▸ **Your objective**
Verbatim repeat, images excluded. Give each entry again as written.

Segment Start: Record set

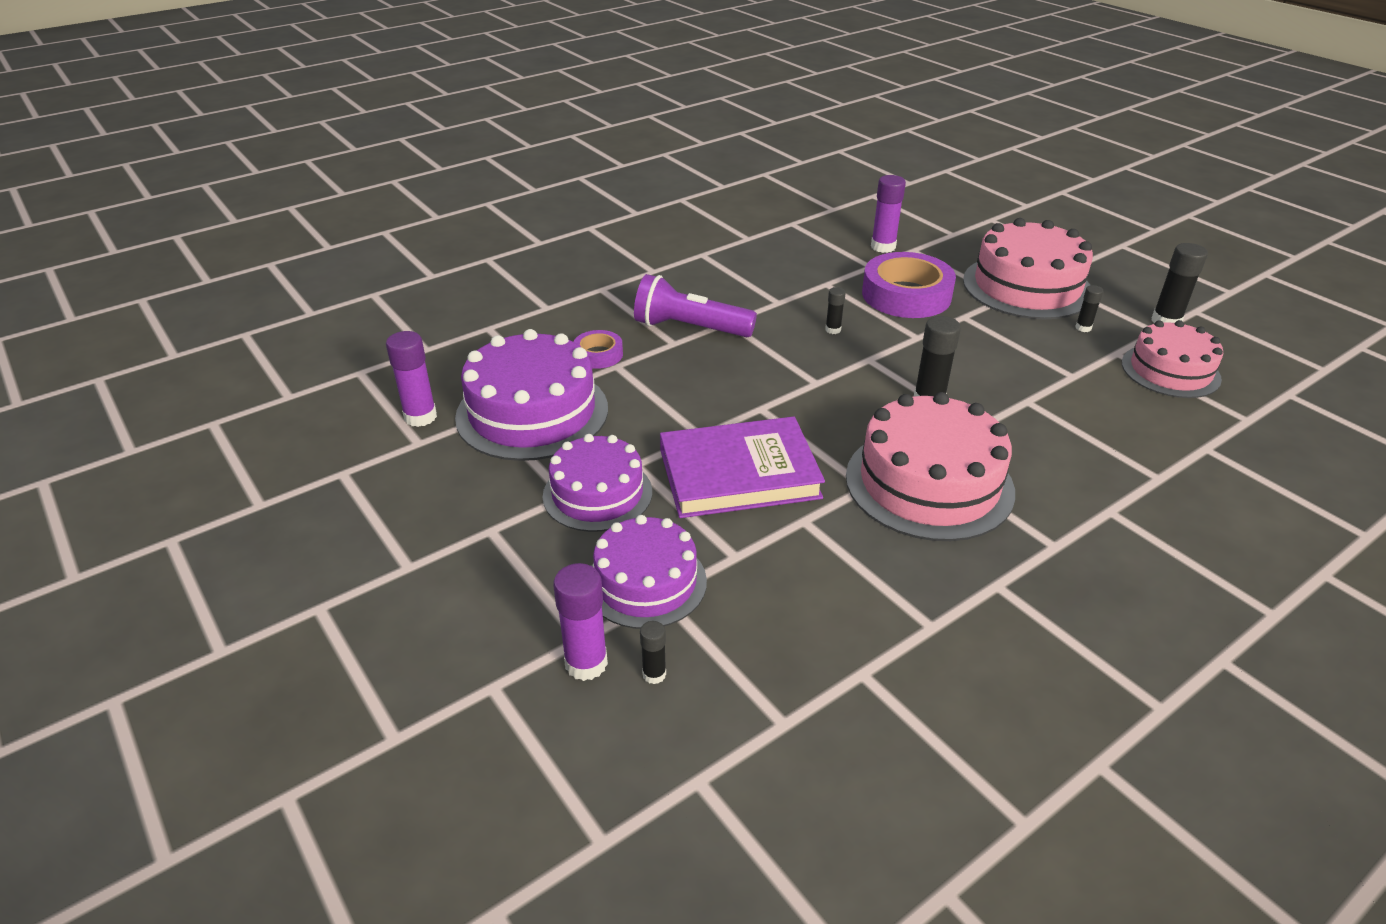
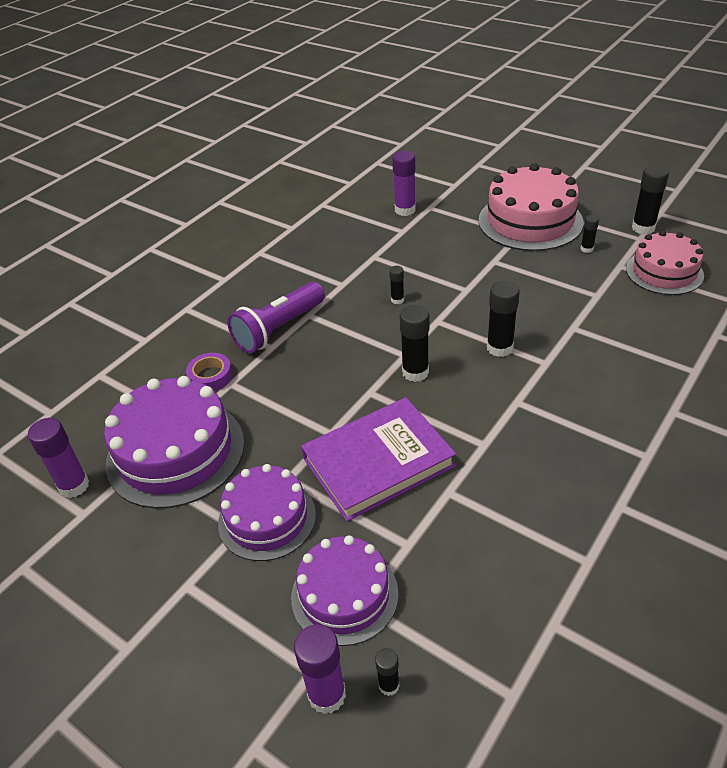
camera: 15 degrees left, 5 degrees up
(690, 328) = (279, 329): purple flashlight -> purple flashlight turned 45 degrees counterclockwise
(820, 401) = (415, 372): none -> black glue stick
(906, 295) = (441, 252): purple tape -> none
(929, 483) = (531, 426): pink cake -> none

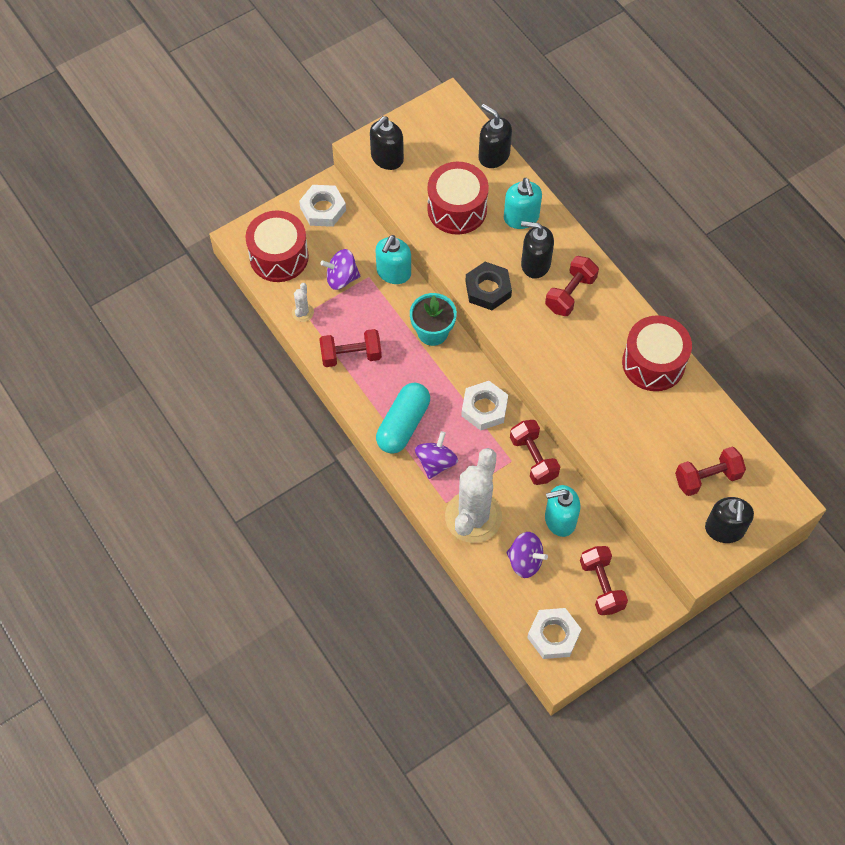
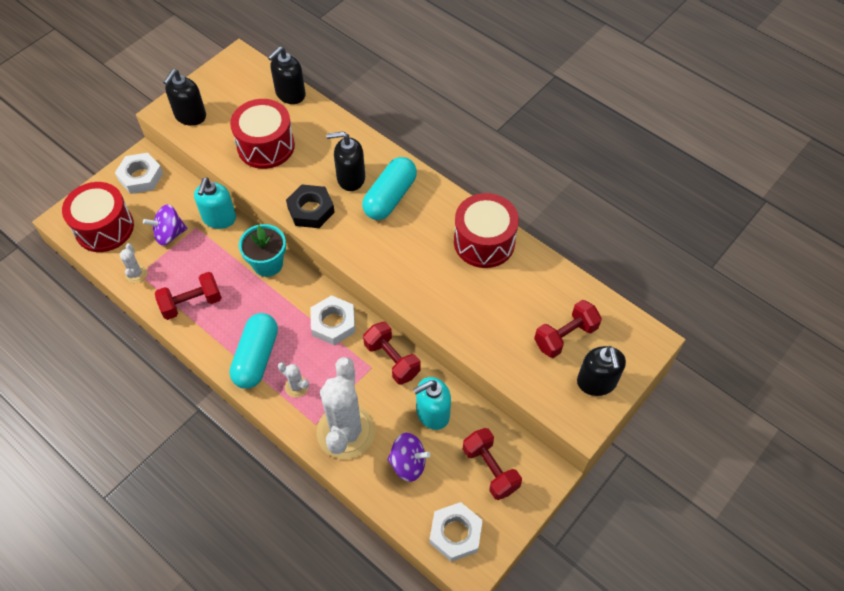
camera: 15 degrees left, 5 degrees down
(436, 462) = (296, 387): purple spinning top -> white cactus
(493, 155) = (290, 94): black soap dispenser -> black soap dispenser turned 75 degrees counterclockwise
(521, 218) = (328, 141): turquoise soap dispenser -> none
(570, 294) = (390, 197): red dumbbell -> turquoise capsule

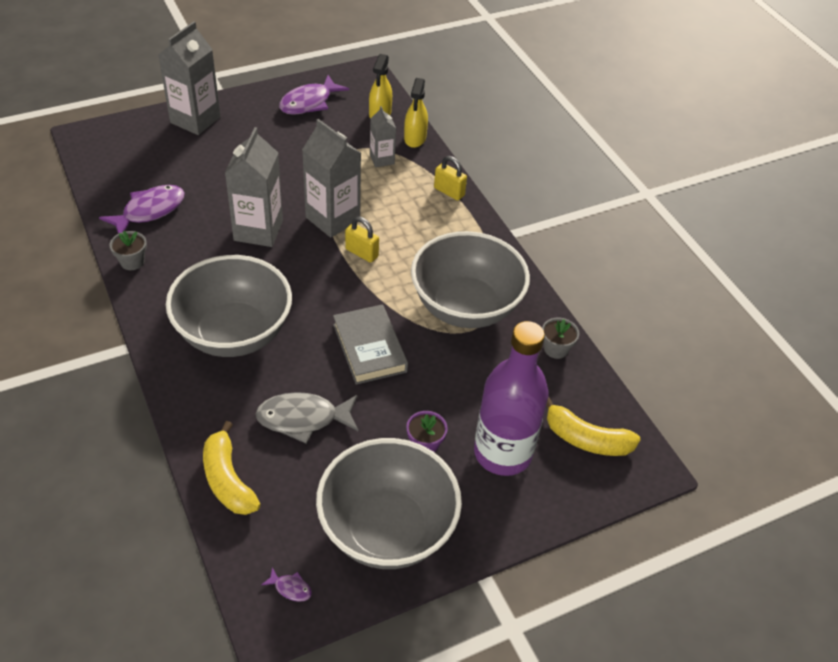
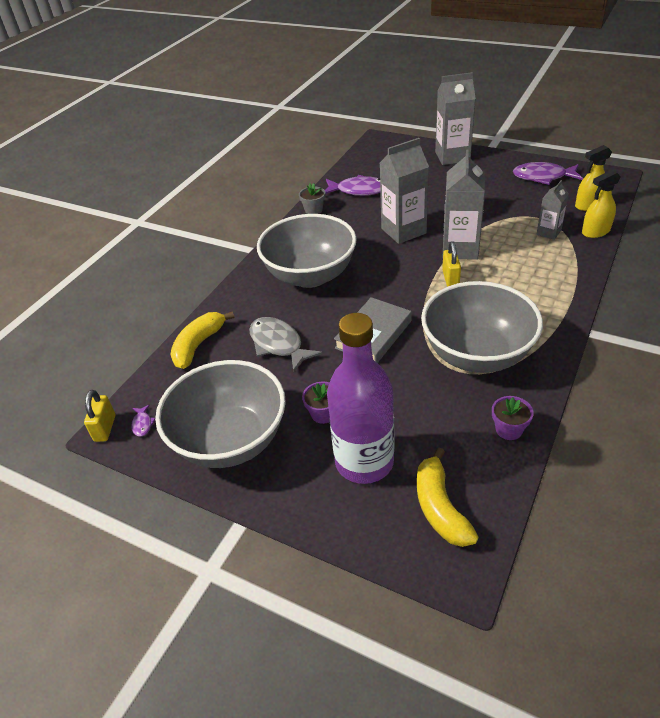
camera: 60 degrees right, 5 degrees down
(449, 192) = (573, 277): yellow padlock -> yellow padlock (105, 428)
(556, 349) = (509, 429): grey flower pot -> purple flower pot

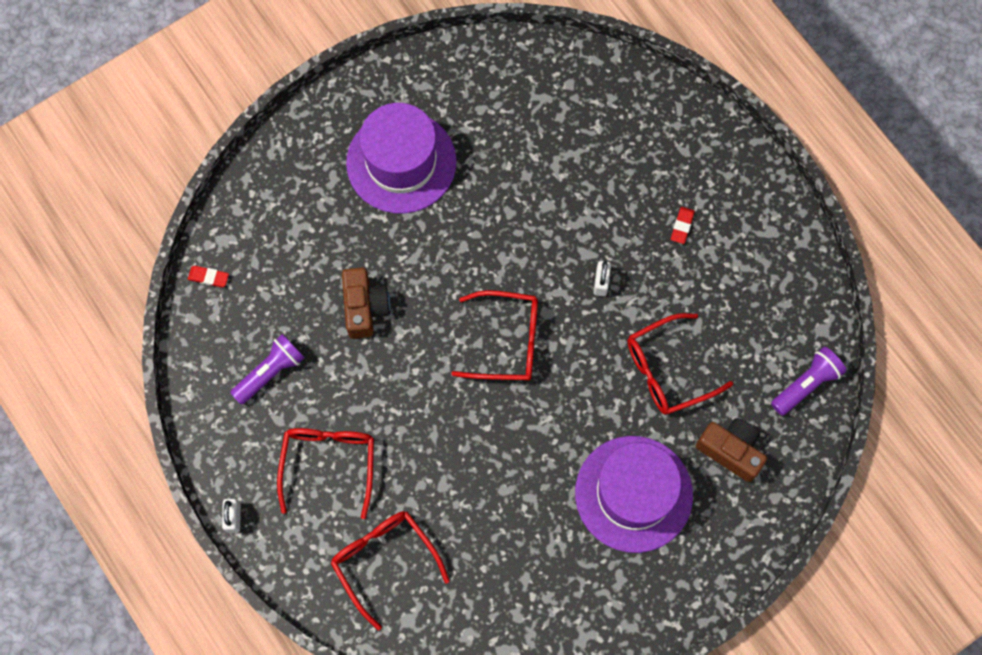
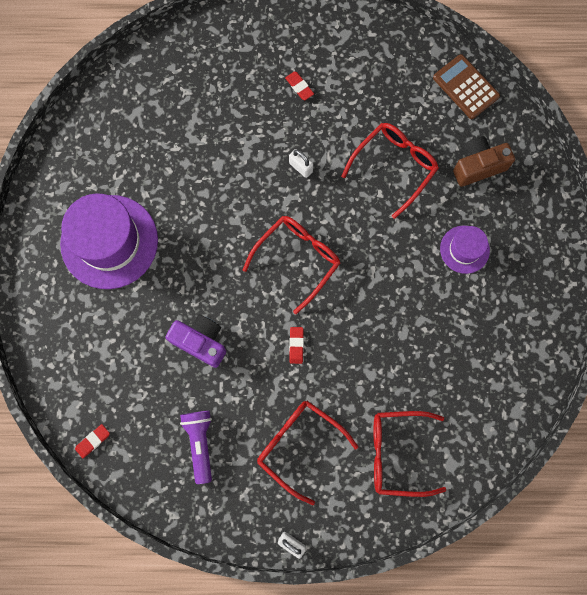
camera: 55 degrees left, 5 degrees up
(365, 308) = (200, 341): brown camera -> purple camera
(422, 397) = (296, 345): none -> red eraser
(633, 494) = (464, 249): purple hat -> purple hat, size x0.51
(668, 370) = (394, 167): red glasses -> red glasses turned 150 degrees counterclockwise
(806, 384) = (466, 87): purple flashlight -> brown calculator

Segment End: Record set

▸ **Your solution**
camera: 15 degrees left, 5 degrees up
(690, 328) = (279, 329): purple flashlight -> purple flashlight turned 45 degrees counterclockwise
(820, 401) = (415, 372): none -> black glue stick
(906, 295) = (441, 252): purple tape -> none
(929, 483) = (531, 426): pink cake -> none

camera: 15 degrees left, 5 degrees down
(436, 462) = (296, 387): purple spinning top -> white cactus
(493, 155) = (290, 94): black soap dispenser -> black soap dispenser turned 75 degrees counterclockwise
(521, 218) = (328, 141): turquoise soap dispenser -> none
(570, 294) = (390, 197): red dumbbell -> turquoise capsule

camera: 60 degrees right, 5 degrees down
(449, 192) = (573, 277): yellow padlock -> yellow padlock (105, 428)
(556, 349) = (509, 429): grey flower pot -> purple flower pot

camera: 55 degrees left, 5 degrees up
(365, 308) = (200, 341): brown camera -> purple camera
(422, 397) = (296, 345): none -> red eraser
(633, 494) = (464, 249): purple hat -> purple hat, size x0.51
(668, 370) = (394, 167): red glasses -> red glasses turned 150 degrees counterclockwise
(806, 384) = (466, 87): purple flashlight -> brown calculator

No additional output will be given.